(Stored dataset items)
******
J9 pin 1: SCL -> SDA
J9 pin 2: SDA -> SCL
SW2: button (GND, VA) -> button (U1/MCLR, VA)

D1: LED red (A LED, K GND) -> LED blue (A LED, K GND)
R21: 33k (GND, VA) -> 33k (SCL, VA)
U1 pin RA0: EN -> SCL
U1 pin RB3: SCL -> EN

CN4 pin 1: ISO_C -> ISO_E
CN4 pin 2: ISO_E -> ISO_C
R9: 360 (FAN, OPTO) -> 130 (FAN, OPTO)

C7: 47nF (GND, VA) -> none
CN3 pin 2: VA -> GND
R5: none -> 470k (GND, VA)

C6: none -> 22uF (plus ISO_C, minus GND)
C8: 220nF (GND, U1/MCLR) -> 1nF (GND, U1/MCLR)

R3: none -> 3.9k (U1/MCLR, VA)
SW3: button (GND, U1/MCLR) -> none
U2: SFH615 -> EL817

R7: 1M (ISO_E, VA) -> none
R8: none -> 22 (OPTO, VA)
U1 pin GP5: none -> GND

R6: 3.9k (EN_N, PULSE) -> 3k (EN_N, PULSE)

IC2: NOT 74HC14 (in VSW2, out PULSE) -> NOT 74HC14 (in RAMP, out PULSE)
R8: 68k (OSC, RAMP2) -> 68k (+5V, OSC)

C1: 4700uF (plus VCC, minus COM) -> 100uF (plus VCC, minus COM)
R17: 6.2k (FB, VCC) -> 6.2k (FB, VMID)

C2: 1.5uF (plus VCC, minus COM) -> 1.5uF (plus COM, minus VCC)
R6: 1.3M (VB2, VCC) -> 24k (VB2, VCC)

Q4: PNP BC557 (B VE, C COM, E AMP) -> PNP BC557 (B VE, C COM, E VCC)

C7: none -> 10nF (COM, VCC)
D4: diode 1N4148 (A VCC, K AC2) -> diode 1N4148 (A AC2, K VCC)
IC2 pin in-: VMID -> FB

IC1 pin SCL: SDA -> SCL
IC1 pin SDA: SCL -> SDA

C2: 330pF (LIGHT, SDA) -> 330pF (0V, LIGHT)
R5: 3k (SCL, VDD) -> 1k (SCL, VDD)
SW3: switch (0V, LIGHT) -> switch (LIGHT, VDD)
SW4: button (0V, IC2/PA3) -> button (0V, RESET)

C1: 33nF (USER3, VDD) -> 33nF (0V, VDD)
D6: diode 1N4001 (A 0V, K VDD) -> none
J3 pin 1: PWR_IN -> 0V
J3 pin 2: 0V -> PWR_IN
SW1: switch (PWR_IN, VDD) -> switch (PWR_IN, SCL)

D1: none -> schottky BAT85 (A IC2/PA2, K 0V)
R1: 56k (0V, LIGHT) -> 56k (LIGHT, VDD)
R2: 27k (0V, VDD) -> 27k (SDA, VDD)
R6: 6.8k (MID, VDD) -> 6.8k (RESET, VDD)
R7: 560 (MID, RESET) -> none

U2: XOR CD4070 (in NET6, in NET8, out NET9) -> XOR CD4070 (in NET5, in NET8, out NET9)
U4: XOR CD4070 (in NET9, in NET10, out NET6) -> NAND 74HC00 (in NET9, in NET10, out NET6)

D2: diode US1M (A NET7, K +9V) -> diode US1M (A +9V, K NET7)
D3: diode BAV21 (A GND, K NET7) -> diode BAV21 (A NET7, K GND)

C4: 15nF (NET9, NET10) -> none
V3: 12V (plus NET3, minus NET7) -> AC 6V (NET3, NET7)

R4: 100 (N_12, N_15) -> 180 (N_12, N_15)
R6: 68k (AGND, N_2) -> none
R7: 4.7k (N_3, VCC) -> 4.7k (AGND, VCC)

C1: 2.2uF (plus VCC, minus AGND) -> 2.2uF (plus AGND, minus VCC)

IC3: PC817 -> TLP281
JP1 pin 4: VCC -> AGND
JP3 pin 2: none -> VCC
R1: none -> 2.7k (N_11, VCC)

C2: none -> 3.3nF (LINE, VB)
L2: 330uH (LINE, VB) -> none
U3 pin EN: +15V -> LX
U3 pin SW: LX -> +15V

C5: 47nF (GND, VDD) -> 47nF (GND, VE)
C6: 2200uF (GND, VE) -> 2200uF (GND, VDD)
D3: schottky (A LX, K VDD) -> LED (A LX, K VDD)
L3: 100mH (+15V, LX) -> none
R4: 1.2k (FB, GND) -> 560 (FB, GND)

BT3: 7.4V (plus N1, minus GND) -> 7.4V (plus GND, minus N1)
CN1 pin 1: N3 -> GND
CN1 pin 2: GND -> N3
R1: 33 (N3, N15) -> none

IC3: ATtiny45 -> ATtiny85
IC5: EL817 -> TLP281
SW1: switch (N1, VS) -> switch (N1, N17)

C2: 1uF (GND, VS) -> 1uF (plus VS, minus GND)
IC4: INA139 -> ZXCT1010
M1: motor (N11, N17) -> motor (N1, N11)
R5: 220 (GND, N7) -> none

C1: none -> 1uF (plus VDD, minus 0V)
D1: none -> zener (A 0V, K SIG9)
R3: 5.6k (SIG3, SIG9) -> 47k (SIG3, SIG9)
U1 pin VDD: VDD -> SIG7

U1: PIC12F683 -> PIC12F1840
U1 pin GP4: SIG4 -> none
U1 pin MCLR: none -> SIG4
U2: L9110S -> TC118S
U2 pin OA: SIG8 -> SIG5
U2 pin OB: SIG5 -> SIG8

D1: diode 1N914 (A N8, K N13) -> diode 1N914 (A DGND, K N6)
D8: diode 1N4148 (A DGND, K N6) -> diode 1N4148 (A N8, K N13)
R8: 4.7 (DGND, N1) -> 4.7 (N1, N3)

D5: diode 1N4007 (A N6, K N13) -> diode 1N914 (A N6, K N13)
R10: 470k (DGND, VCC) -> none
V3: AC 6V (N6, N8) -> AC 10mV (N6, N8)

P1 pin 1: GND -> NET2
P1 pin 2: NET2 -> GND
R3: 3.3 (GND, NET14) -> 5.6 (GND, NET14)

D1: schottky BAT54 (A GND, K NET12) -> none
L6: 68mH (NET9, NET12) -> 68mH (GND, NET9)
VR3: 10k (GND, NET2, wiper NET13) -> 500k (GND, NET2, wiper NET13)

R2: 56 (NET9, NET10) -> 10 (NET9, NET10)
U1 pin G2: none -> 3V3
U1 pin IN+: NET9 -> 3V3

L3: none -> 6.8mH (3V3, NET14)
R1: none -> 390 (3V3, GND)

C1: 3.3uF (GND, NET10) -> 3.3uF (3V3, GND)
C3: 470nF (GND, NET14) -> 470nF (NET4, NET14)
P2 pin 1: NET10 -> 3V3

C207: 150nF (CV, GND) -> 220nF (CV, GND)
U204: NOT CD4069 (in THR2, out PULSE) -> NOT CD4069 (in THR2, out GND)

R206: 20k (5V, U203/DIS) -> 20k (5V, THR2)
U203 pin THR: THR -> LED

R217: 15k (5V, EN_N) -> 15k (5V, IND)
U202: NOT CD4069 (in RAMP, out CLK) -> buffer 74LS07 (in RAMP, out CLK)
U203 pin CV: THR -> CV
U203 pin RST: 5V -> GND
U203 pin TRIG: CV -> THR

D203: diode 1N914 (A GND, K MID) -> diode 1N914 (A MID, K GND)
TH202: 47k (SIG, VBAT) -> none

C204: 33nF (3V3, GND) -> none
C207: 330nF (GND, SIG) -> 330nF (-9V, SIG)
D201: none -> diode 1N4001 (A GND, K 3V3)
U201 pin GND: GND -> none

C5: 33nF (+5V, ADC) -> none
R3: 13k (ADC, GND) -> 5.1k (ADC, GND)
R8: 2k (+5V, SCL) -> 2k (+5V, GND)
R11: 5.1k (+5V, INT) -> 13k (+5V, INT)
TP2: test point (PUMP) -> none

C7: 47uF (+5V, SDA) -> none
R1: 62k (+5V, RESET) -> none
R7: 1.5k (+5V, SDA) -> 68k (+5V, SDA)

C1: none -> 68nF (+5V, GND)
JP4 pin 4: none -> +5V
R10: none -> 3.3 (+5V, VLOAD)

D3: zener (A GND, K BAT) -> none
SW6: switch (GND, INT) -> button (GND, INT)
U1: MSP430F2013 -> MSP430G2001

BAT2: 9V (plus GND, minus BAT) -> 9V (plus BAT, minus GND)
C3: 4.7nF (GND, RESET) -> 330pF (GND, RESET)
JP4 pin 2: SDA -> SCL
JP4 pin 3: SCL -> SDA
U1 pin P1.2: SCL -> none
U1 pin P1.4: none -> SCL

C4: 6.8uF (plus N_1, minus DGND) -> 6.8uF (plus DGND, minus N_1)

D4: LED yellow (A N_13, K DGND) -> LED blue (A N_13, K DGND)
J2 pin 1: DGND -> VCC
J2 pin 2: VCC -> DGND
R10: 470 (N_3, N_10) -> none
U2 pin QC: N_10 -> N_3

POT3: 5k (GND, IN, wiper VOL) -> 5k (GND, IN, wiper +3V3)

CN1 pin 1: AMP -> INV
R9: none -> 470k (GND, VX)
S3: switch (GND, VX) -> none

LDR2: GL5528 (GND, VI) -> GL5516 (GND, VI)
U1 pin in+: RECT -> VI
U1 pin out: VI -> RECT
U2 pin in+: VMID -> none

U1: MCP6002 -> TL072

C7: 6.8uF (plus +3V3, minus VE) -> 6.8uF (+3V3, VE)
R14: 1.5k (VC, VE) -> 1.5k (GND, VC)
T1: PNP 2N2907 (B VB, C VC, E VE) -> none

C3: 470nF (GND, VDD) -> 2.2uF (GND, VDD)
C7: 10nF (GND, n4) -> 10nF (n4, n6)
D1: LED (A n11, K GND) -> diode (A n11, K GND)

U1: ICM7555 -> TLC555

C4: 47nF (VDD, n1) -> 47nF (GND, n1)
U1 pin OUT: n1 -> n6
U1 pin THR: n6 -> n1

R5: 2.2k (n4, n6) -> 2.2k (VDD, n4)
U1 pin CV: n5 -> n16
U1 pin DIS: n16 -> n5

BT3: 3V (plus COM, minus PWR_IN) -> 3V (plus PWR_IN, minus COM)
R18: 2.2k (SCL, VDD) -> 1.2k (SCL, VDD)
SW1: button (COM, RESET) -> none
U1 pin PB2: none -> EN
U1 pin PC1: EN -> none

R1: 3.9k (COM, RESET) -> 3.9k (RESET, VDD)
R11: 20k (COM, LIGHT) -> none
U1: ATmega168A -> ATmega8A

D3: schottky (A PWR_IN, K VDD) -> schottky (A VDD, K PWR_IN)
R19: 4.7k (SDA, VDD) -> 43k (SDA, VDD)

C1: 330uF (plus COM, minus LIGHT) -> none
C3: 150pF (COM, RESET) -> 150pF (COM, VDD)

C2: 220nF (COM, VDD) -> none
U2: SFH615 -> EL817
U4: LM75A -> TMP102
******
» Task instructions
Reproduce exactly, and only, the lines from the start of the entries through the one that contains "C4: 15nF (NET9, NET10) -> none".

» Response to the exercise
J9 pin 1: SCL -> SDA
J9 pin 2: SDA -> SCL
SW2: button (GND, VA) -> button (U1/MCLR, VA)

D1: LED red (A LED, K GND) -> LED blue (A LED, K GND)
R21: 33k (GND, VA) -> 33k (SCL, VA)
U1 pin RA0: EN -> SCL
U1 pin RB3: SCL -> EN

CN4 pin 1: ISO_C -> ISO_E
CN4 pin 2: ISO_E -> ISO_C
R9: 360 (FAN, OPTO) -> 130 (FAN, OPTO)

C7: 47nF (GND, VA) -> none
CN3 pin 2: VA -> GND
R5: none -> 470k (GND, VA)

C6: none -> 22uF (plus ISO_C, minus GND)
C8: 220nF (GND, U1/MCLR) -> 1nF (GND, U1/MCLR)

R3: none -> 3.9k (U1/MCLR, VA)
SW3: button (GND, U1/MCLR) -> none
U2: SFH615 -> EL817

R7: 1M (ISO_E, VA) -> none
R8: none -> 22 (OPTO, VA)
U1 pin GP5: none -> GND

R6: 3.9k (EN_N, PULSE) -> 3k (EN_N, PULSE)

IC2: NOT 74HC14 (in VSW2, out PULSE) -> NOT 74HC14 (in RAMP, out PULSE)
R8: 68k (OSC, RAMP2) -> 68k (+5V, OSC)

C1: 4700uF (plus VCC, minus COM) -> 100uF (plus VCC, minus COM)
R17: 6.2k (FB, VCC) -> 6.2k (FB, VMID)

C2: 1.5uF (plus VCC, minus COM) -> 1.5uF (plus COM, minus VCC)
R6: 1.3M (VB2, VCC) -> 24k (VB2, VCC)

Q4: PNP BC557 (B VE, C COM, E AMP) -> PNP BC557 (B VE, C COM, E VCC)

C7: none -> 10nF (COM, VCC)
D4: diode 1N4148 (A VCC, K AC2) -> diode 1N4148 (A AC2, K VCC)
IC2 pin in-: VMID -> FB

IC1 pin SCL: SDA -> SCL
IC1 pin SDA: SCL -> SDA

C2: 330pF (LIGHT, SDA) -> 330pF (0V, LIGHT)
R5: 3k (SCL, VDD) -> 1k (SCL, VDD)
SW3: switch (0V, LIGHT) -> switch (LIGHT, VDD)
SW4: button (0V, IC2/PA3) -> button (0V, RESET)

C1: 33nF (USER3, VDD) -> 33nF (0V, VDD)
D6: diode 1N4001 (A 0V, K VDD) -> none
J3 pin 1: PWR_IN -> 0V
J3 pin 2: 0V -> PWR_IN
SW1: switch (PWR_IN, VDD) -> switch (PWR_IN, SCL)

D1: none -> schottky BAT85 (A IC2/PA2, K 0V)
R1: 56k (0V, LIGHT) -> 56k (LIGHT, VDD)
R2: 27k (0V, VDD) -> 27k (SDA, VDD)
R6: 6.8k (MID, VDD) -> 6.8k (RESET, VDD)
R7: 560 (MID, RESET) -> none

U2: XOR CD4070 (in NET6, in NET8, out NET9) -> XOR CD4070 (in NET5, in NET8, out NET9)
U4: XOR CD4070 (in NET9, in NET10, out NET6) -> NAND 74HC00 (in NET9, in NET10, out NET6)

D2: diode US1M (A NET7, K +9V) -> diode US1M (A +9V, K NET7)
D3: diode BAV21 (A GND, K NET7) -> diode BAV21 (A NET7, K GND)

C4: 15nF (NET9, NET10) -> none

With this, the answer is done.